Exercise prompt:
With the pictures excluded, repeat every entry exactly.

Records from a data collection:
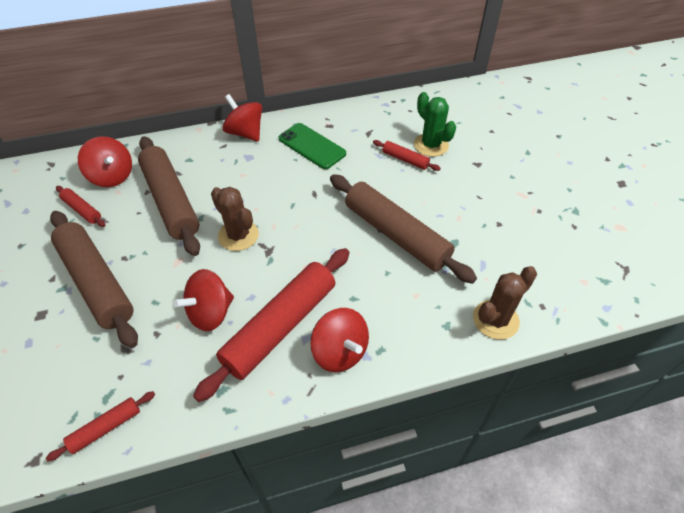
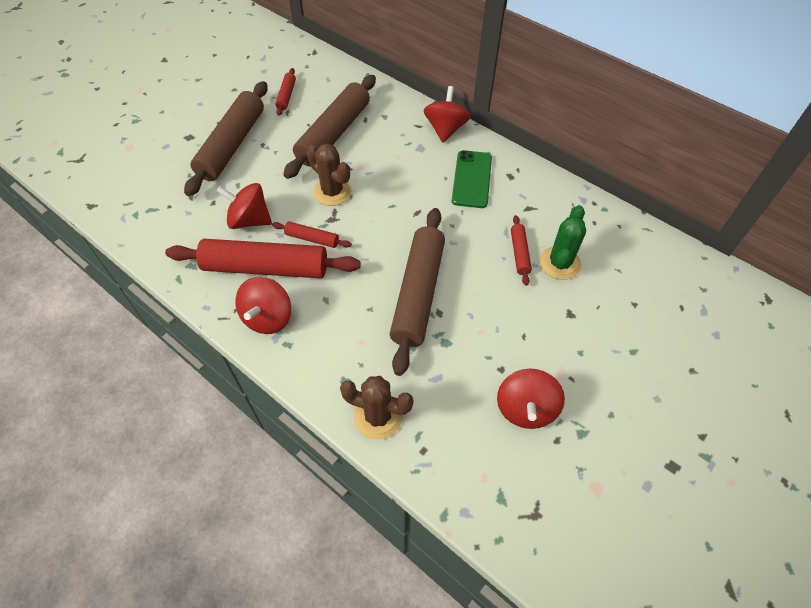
camera: 55 degrees right, 5 degrees up
red rolling pin [46,391,155,461] -> red rolling pin moved to [272,222,352,248]
red spinning top [78,136,132,187] -> red spinning top moved to [497,369,565,429]
brown cactus [211,187,259,251] -> brown cactus turned 60 degrees counterclockwise [307,143,351,206]

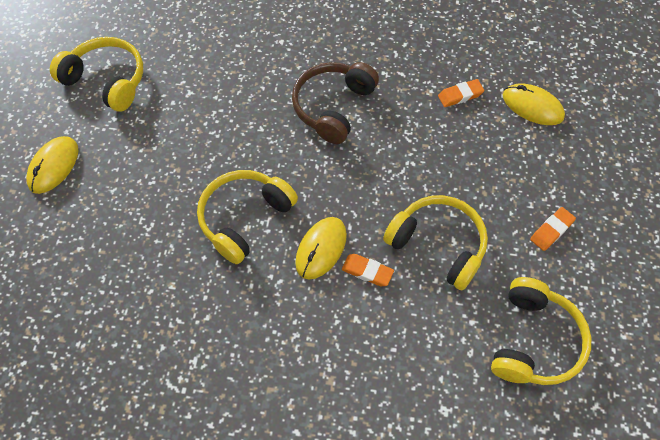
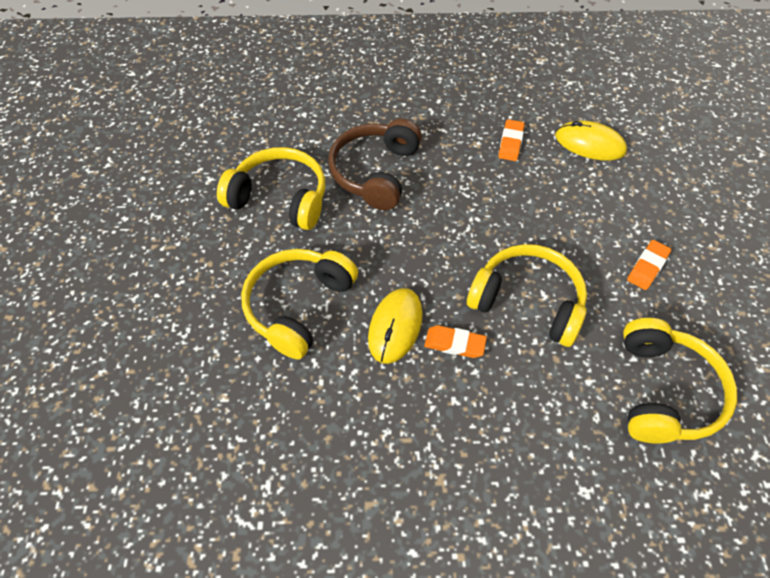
camera: 10 degrees left, 5 degrees down
yellow mouse [26,136,78,194] -> none
yellow headphones [50,37,143,112] -> yellow headphones moved to [217,147,325,230]
orange eraser [438,79,484,107] -> orange eraser turned 45 degrees counterclockwise [498,119,524,161]

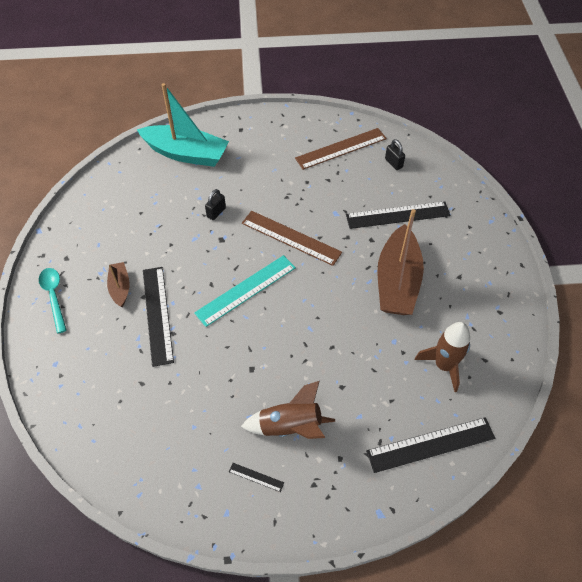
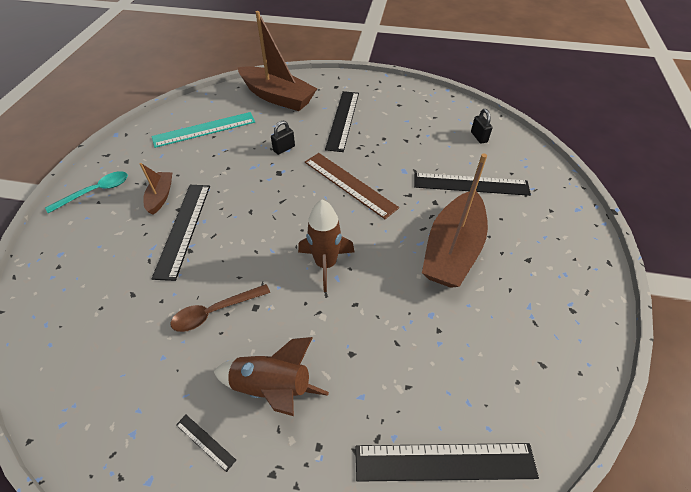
camera: 15 degrees right, 5 degrees down
turquoise spoon [39,268,67,334] -> turquoise spoon turned 60 degrees clockwise [45,171,128,213]
turquoise boat [137,83,229,167] -> brown boat [238,11,317,111]
turquoise ruler [194,255,296,327] -> turquoise ruler moved to [152,112,255,148]
brown ruler [295,128,387,170] -> none
brown rocket [415,322,470,392] -> brown rocket moved to [298,199,354,292]
none -> brown spoon [171,284,270,332]
none -> black ruler [325,91,359,152]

Output of the task:
camera: 55 degrees right, 5 degrees up
red rolling pin [46,391,155,461] -> red rolling pin moved to [272,222,352,248]
red spinning top [78,136,132,187] -> red spinning top moved to [497,369,565,429]
brown cactus [211,187,259,251] -> brown cactus turned 60 degrees counterclockwise [307,143,351,206]

camera: 10 degrees left, 5 degrees down
yellow mouse [26,136,78,194] -> none
yellow headphones [50,37,143,112] -> yellow headphones moved to [217,147,325,230]
orange eraser [438,79,484,107] -> orange eraser turned 45 degrees counterclockwise [498,119,524,161]

camera: 15 degrees right, 5 degrees down
turquoise spoon [39,268,67,334] -> turquoise spoon turned 60 degrees clockwise [45,171,128,213]
turquoise boat [137,83,229,167] -> brown boat [238,11,317,111]
turquoise ruler [194,255,296,327] -> turquoise ruler moved to [152,112,255,148]
brown ruler [295,128,387,170] -> none
brown rocket [415,322,470,392] -> brown rocket moved to [298,199,354,292]
none -> brown spoon [171,284,270,332]
none -> black ruler [325,91,359,152]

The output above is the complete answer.